Source information -
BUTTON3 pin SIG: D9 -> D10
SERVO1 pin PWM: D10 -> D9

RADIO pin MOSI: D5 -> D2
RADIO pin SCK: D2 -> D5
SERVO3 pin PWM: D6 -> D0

What you are asked to do -
Each line of the material above should be restated word for word.

Response -
BUTTON3 pin SIG: D9 -> D10
SERVO1 pin PWM: D10 -> D9

RADIO pin MOSI: D5 -> D2
RADIO pin SCK: D2 -> D5
SERVO3 pin PWM: D6 -> D0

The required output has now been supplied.